### Task directions
Leaving out any pictures, print the entries that follow exactly as they stand.

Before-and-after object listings
=======
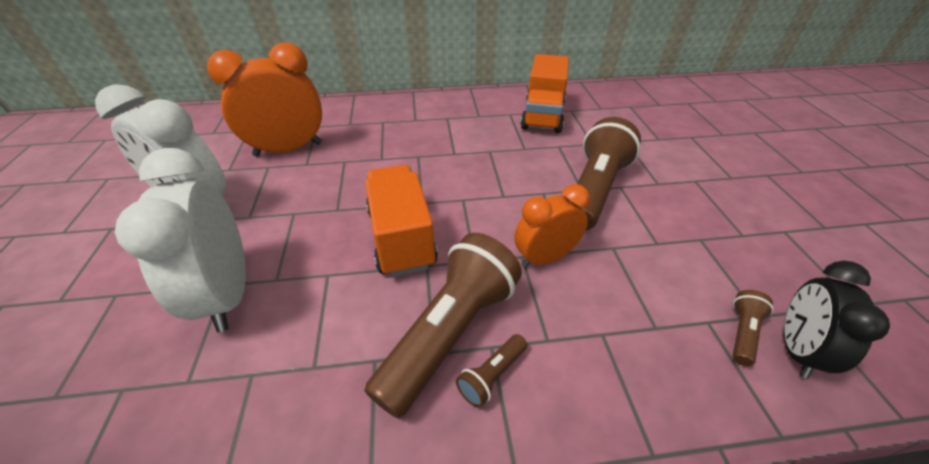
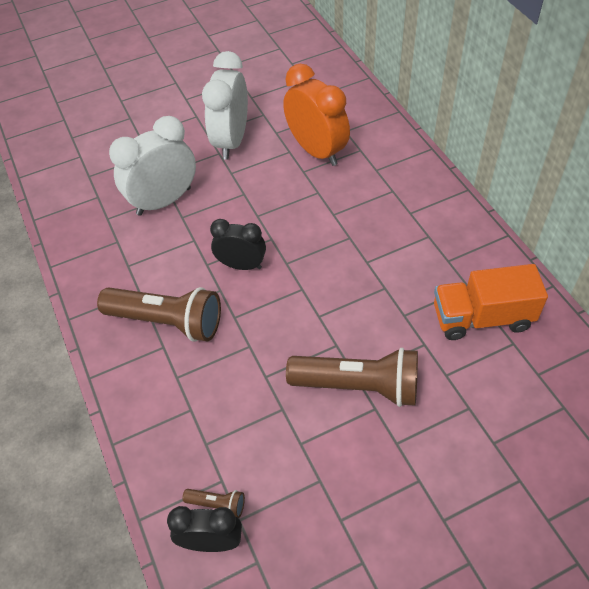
camera: 75 degrees right, 10 degrees up
(401, 237) = (241, 265): orange truck -> black clock
(492, 375) = (143, 352): brown flashlight -> none
(545, 258) = (252, 361): orange clock -> none

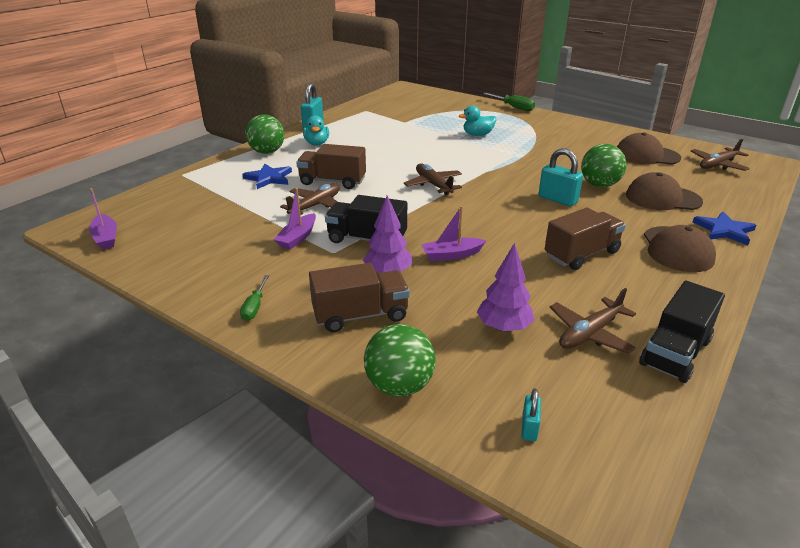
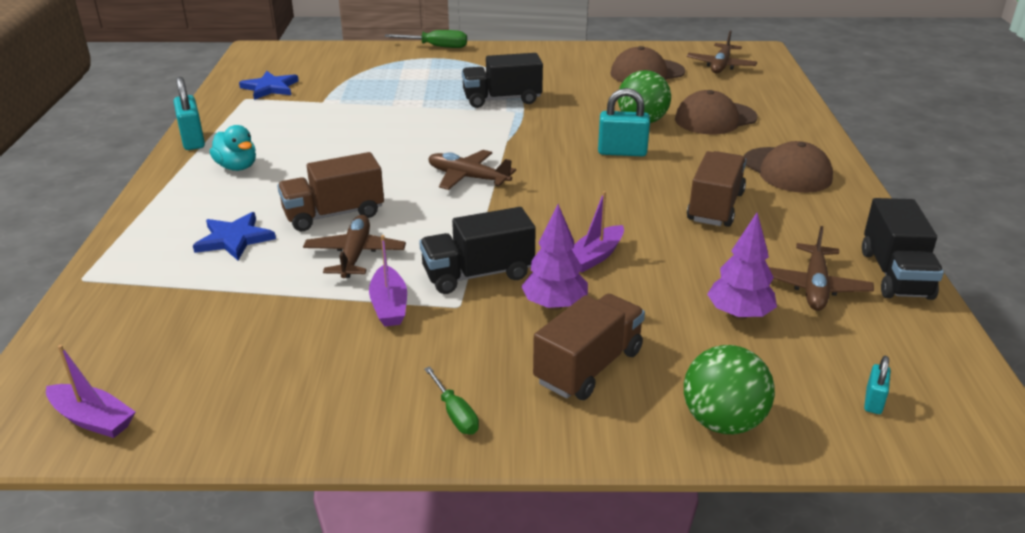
camera: 35 degrees left, 0 degrees up
(267, 152) = (176, 201): green ball -> none
(477, 135) = (438, 95): turquoise duck -> none
(515, 147) = (502, 99): none -> black truck
(529, 428) = (873, 401): turquoise padlock -> turquoise padlock turned 45 degrees clockwise
(724, 230) = (801, 137): blue star -> blue star (270, 88)

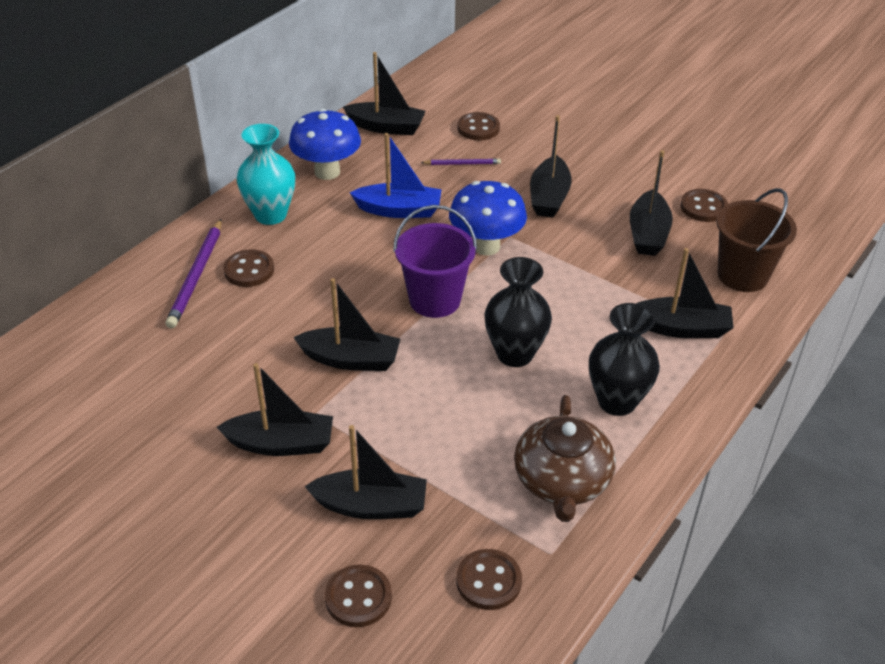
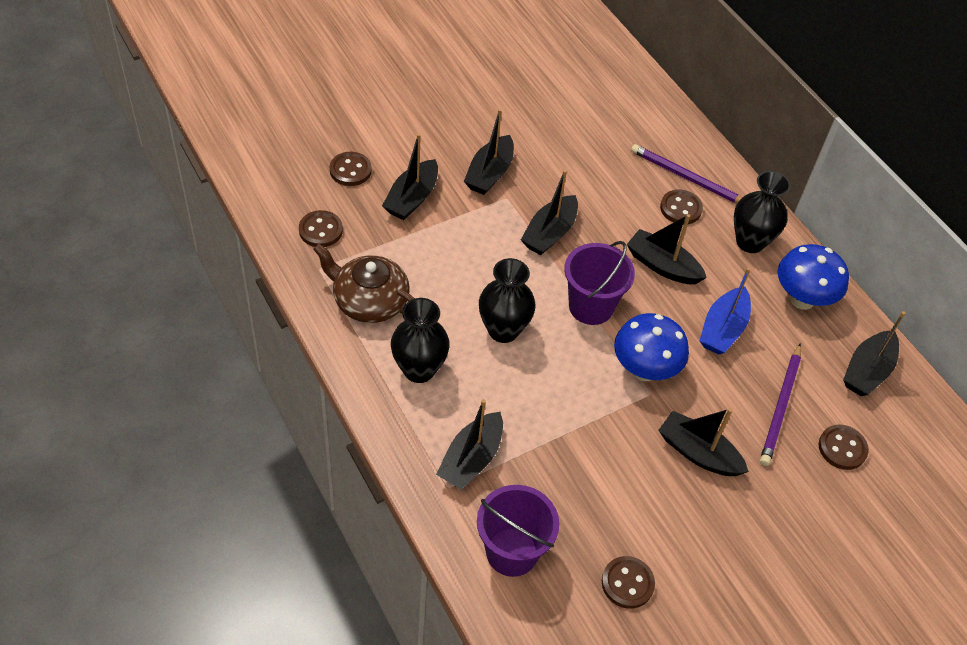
camera: 110 degrees right, 10 degrees up
(270, 215) = (750, 242): turquoise vase -> black vase
(462, 164) = (780, 407): purple pencil -> purple pencil, size x1.81
(648, 234) = (607, 506): black boat -> black boat (662, 266)
(742, 275) = (512, 552): brown bucket -> purple bucket

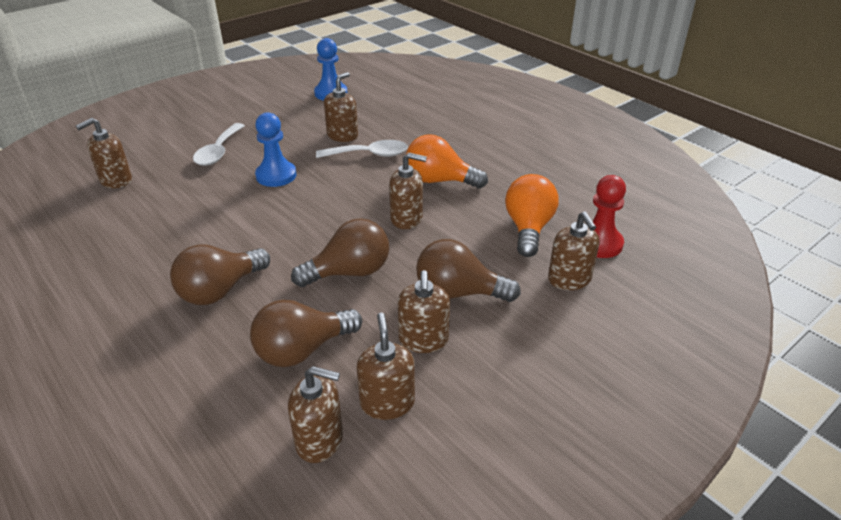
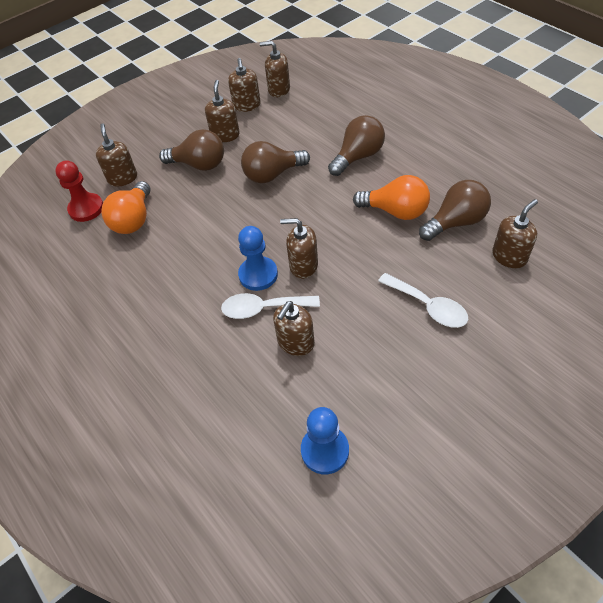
camera: 175 degrees left, 15 degrees up
(218, 151) = (428, 306): white spoon -> white spoon turned 120 degrees clockwise
(276, 175) = (353, 271): blue pawn -> blue pawn (258, 275)
(302, 350) = (295, 126): brown light bulb -> brown light bulb (456, 222)
(407, 219) = (229, 224): brown soap dispenser -> brown soap dispenser (303, 265)
(439, 181) = (195, 272): orange light bulb -> orange light bulb (395, 211)

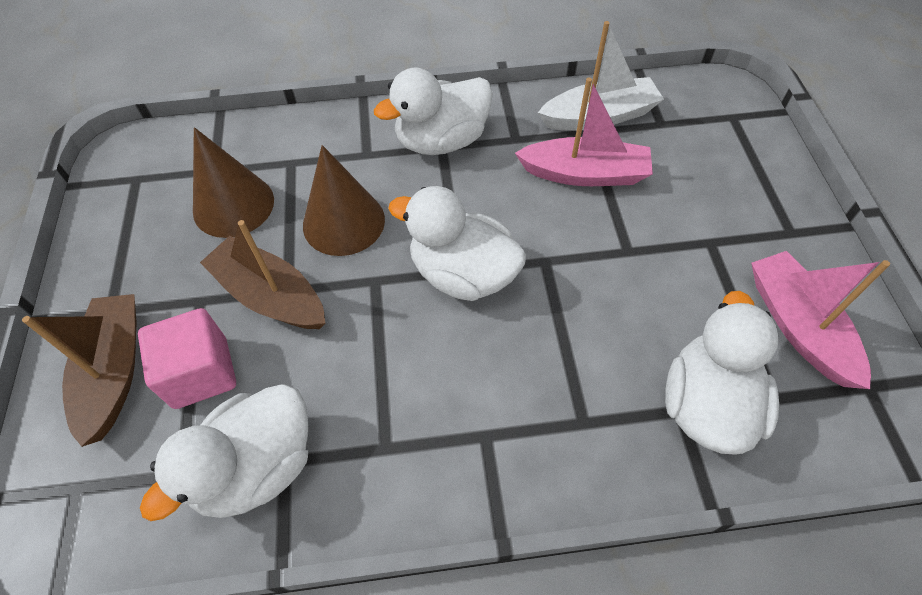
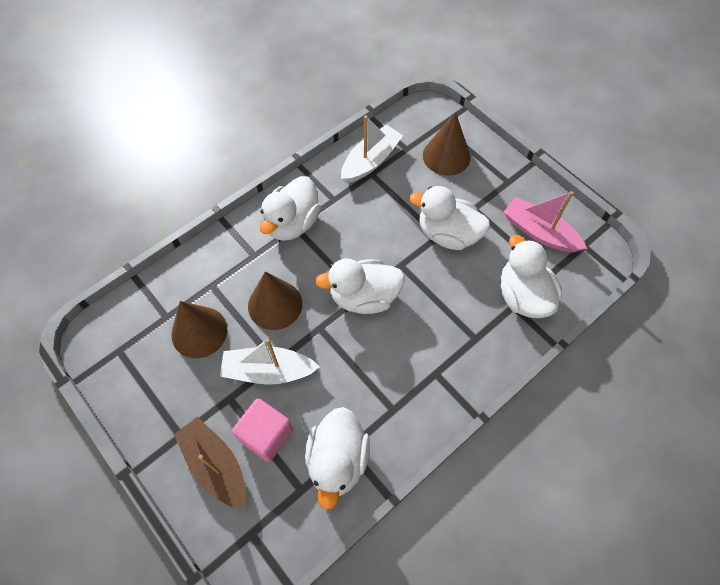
camera: 35 degrees left, 5 degrees up
(270, 295) = (268, 371): brown boat -> white boat
(585, 174) = (387, 202): pink boat -> none
(644, 256) = (447, 234): none -> white duck
(714, 157) = (446, 156): none -> brown cone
=======
### Reply
camera: 75 degrees right, 10 degrees up
(401, 237) = (241, 265): orange truck -> black clock
(492, 375) = (143, 352): brown flashlight -> none
(545, 258) = (252, 361): orange clock -> none

camera: 35 degrees left, 0 degrees up
(267, 152) = (176, 201): green ball -> none
(477, 135) = (438, 95): turquoise duck -> none
(515, 147) = (502, 99): none -> black truck
(529, 428) = (873, 401): turquoise padlock -> turquoise padlock turned 45 degrees clockwise
(724, 230) = (801, 137): blue star -> blue star (270, 88)

camera: 110 degrees right, 10 degrees up
(270, 215) = (750, 242): turquoise vase -> black vase
(462, 164) = (780, 407): purple pencil -> purple pencil, size x1.81
(648, 234) = (607, 506): black boat -> black boat (662, 266)
(742, 275) = (512, 552): brown bucket -> purple bucket

camera: 175 degrees left, 15 degrees up
(218, 151) = (428, 306): white spoon -> white spoon turned 120 degrees clockwise
(276, 175) = (353, 271): blue pawn -> blue pawn (258, 275)
(302, 350) = (295, 126): brown light bulb -> brown light bulb (456, 222)
(407, 219) = (229, 224): brown soap dispenser -> brown soap dispenser (303, 265)
(439, 181) = (195, 272): orange light bulb -> orange light bulb (395, 211)

camera: 35 degrees left, 5 degrees up
(270, 295) = (268, 371): brown boat -> white boat
(585, 174) = (387, 202): pink boat -> none
(644, 256) = (447, 234): none -> white duck
(714, 157) = (446, 156): none -> brown cone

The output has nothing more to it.